*Instructions for the task*: Output every line of the entries from the line containing "(161, 166) = (198, 155): pink" through the last, exactly, with no other content.

Given records section start

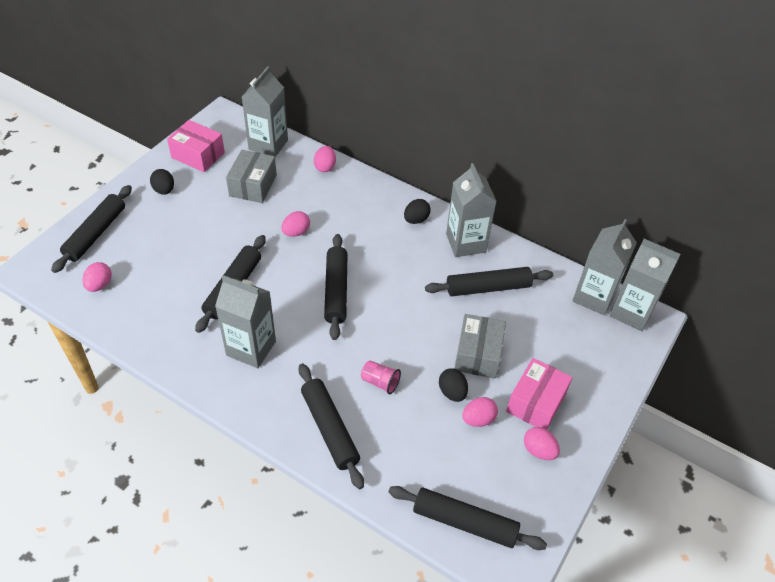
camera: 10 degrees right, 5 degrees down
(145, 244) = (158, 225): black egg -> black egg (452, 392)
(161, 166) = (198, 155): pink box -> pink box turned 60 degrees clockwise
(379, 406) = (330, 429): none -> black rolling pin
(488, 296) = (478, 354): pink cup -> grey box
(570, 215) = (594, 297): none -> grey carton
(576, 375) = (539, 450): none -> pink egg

Given records section end

*Completed exercise*:
(161, 166) = (198, 155): pink box -> pink box turned 60 degrees clockwise
(379, 406) = (330, 429): none -> black rolling pin
(488, 296) = (478, 354): pink cup -> grey box
(570, 215) = (594, 297): none -> grey carton
(576, 375) = (539, 450): none -> pink egg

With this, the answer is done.